Records from a data collection
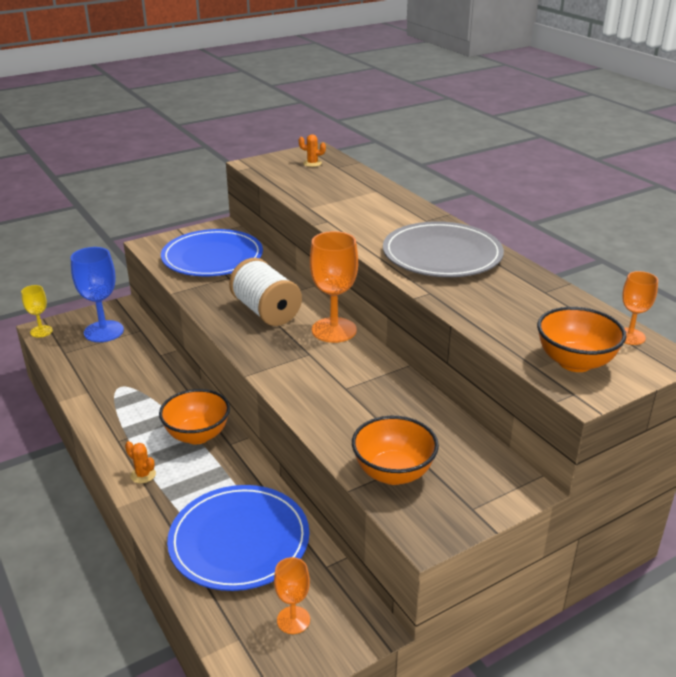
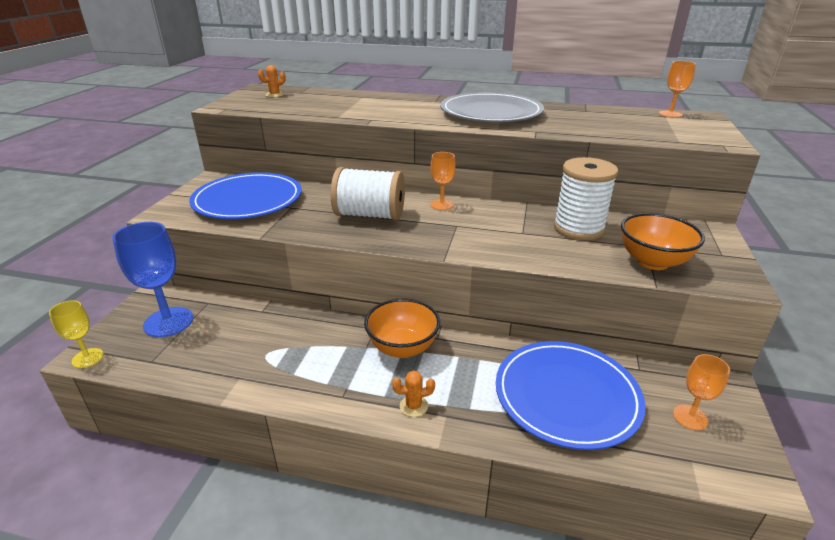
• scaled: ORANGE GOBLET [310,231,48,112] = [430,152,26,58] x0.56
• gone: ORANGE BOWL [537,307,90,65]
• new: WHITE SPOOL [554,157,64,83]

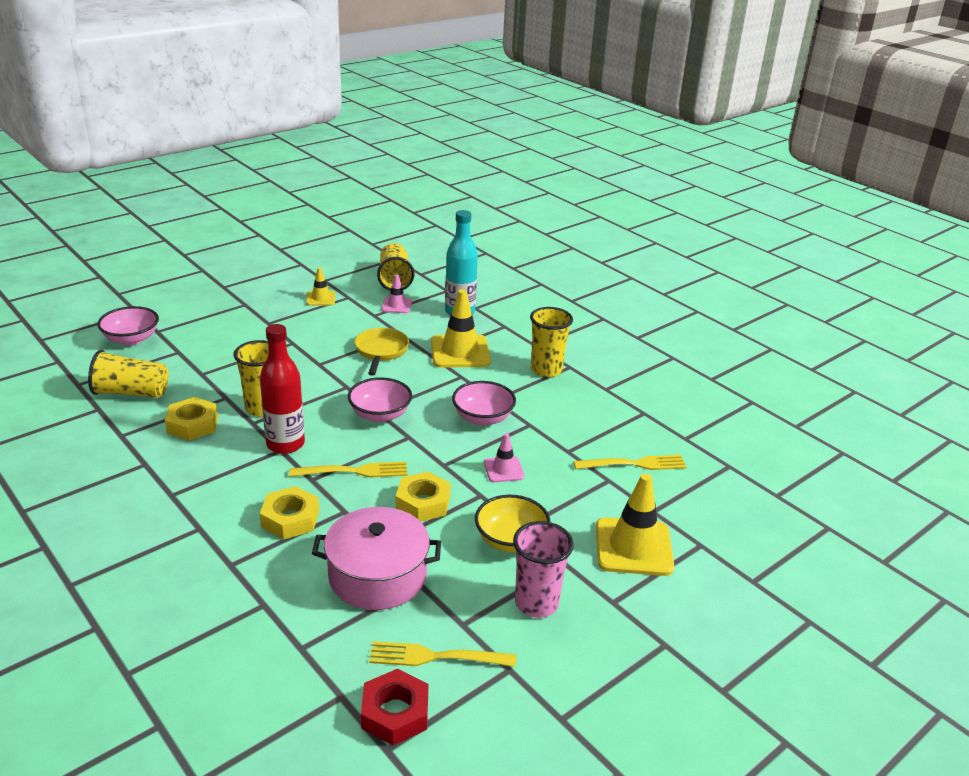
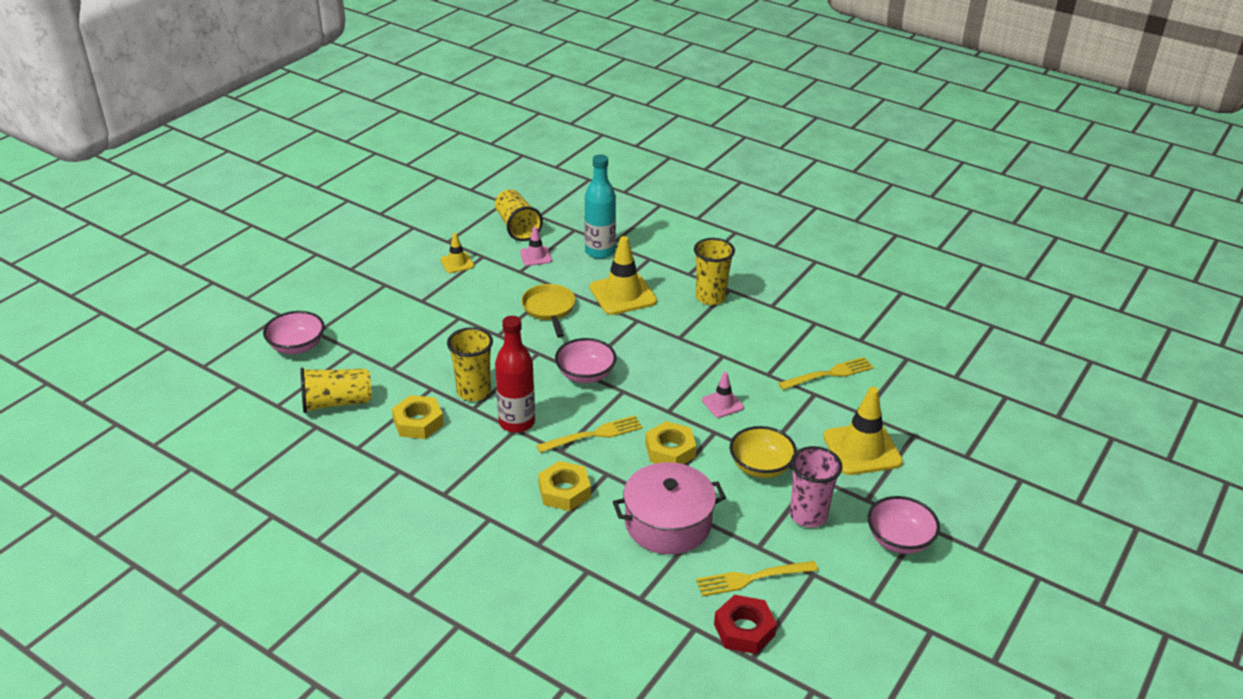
• shifted: PINK BOWL [452,381,64,45] to [867,496,73,58]

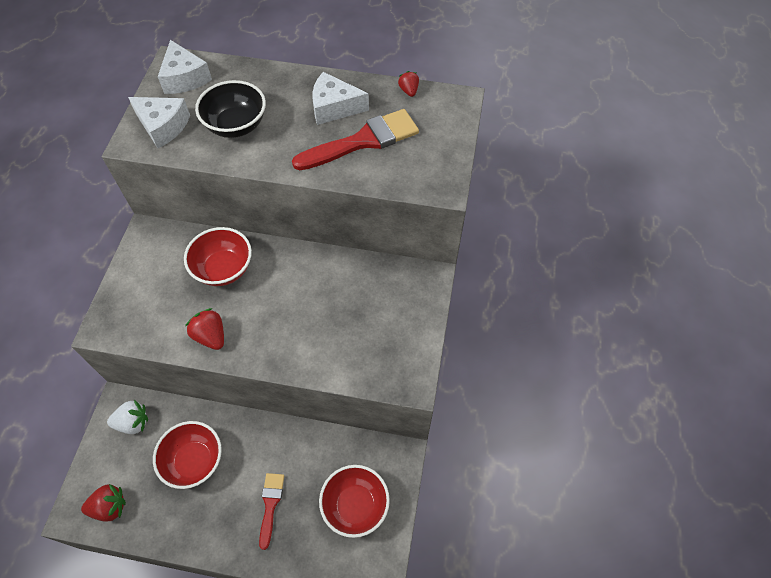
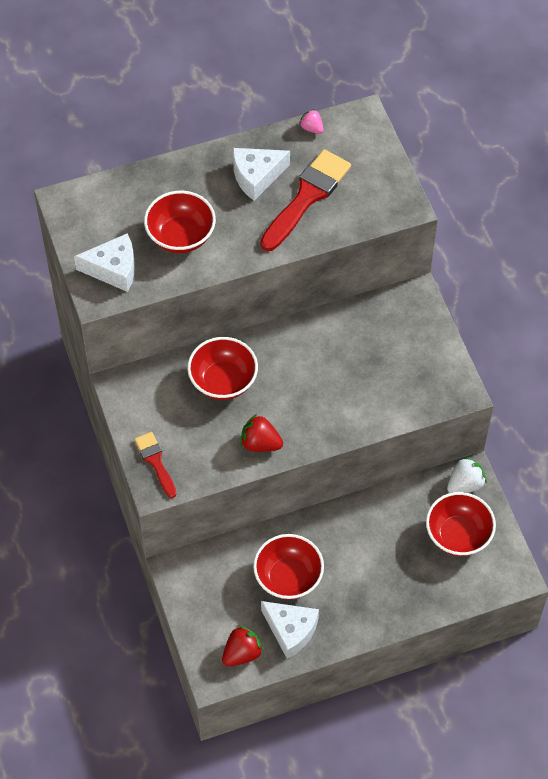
• shifted: WHITE STRAWBERRY [107,400,41,34] to [447,456,40,37]
• shifted: WHITE CHEESE [158,40,54,54] to [261,601,58,58]
• repainted: BLACK BOWL [195,80,71,58] to RED BOWL [144,191,72,62]
• shifted: RED BRUSH [259,473,25,77] to [134,432,43,66]
• repainted: RED STRAWBERRY [398,71,21,26] to PINK STRAWBERRY [299,109,25,25]

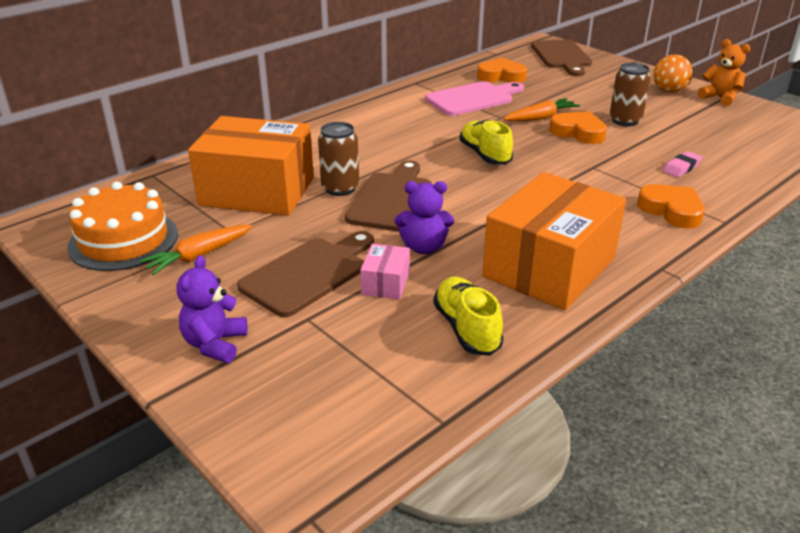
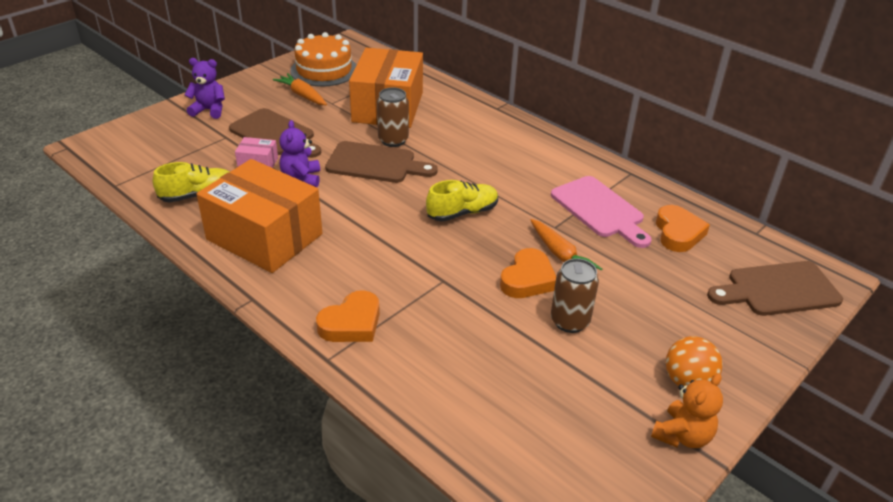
• gone: PINK ERASER [663,151,40,26]

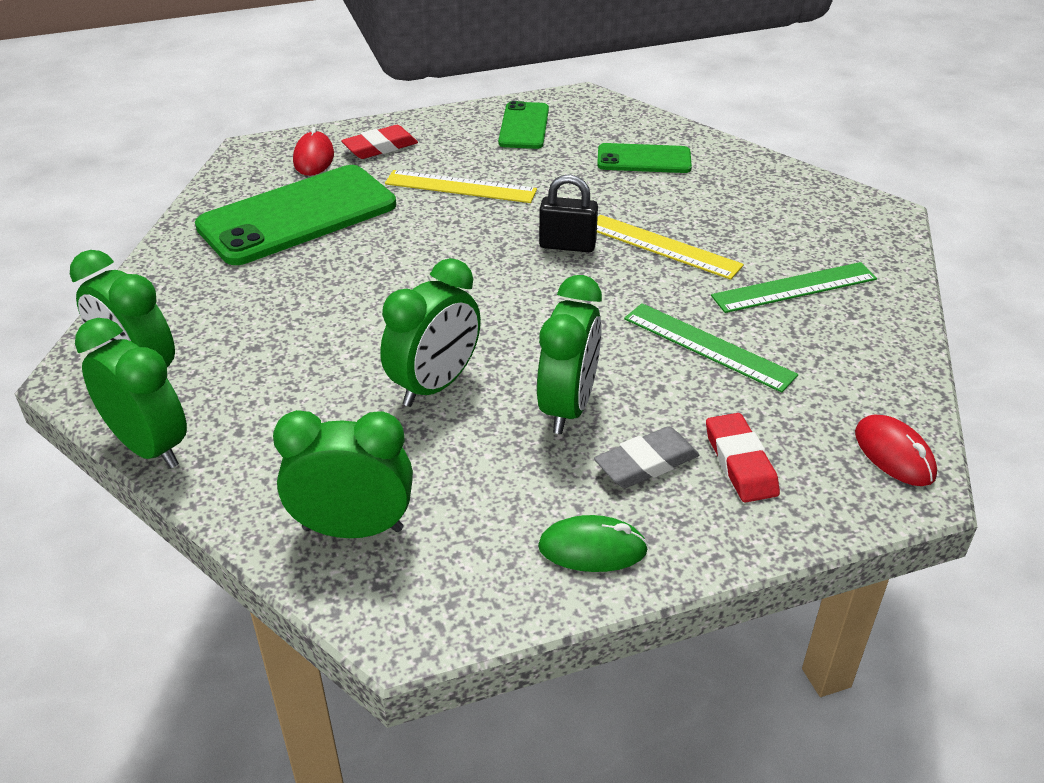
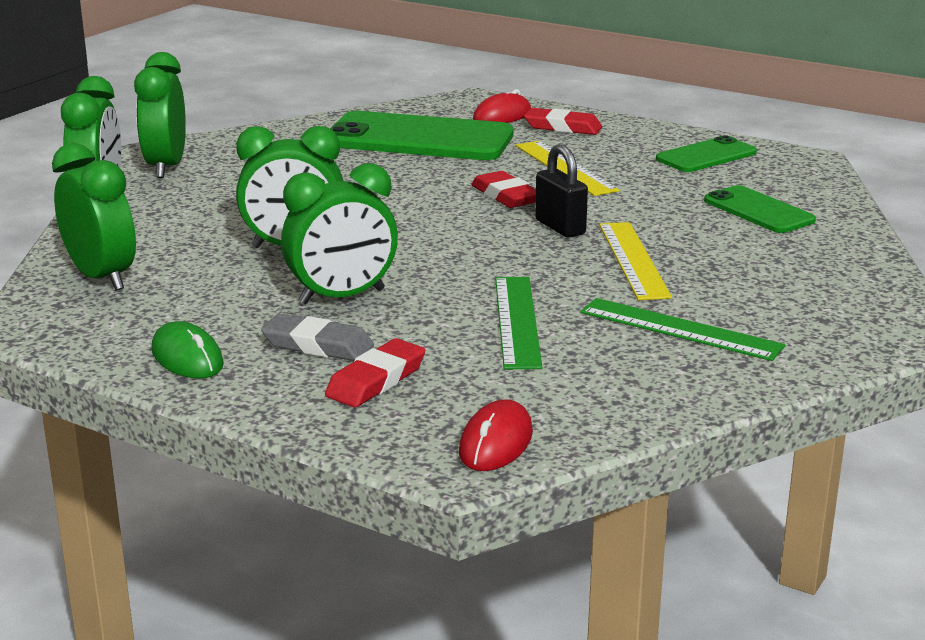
• new: RED ERASER [471,171,65,37]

* EXERCISE OBJECTIVE
Output a verbatim copy of all entries above; no pictures go in it.

* EXERCISE SOLUTION
• scaled: ORANGE GOBLET [310,231,48,112] = [430,152,26,58] x0.56
• gone: ORANGE BOWL [537,307,90,65]
• new: WHITE SPOOL [554,157,64,83]

• shifted: PINK BOWL [452,381,64,45] to [867,496,73,58]

• shifted: WHITE STRAWBERRY [107,400,41,34] to [447,456,40,37]
• shifted: WHITE CHEESE [158,40,54,54] to [261,601,58,58]
• repainted: BLACK BOWL [195,80,71,58] to RED BOWL [144,191,72,62]
• shifted: RED BRUSH [259,473,25,77] to [134,432,43,66]
• repainted: RED STRAWBERRY [398,71,21,26] to PINK STRAWBERRY [299,109,25,25]

• gone: PINK ERASER [663,151,40,26]

• new: RED ERASER [471,171,65,37]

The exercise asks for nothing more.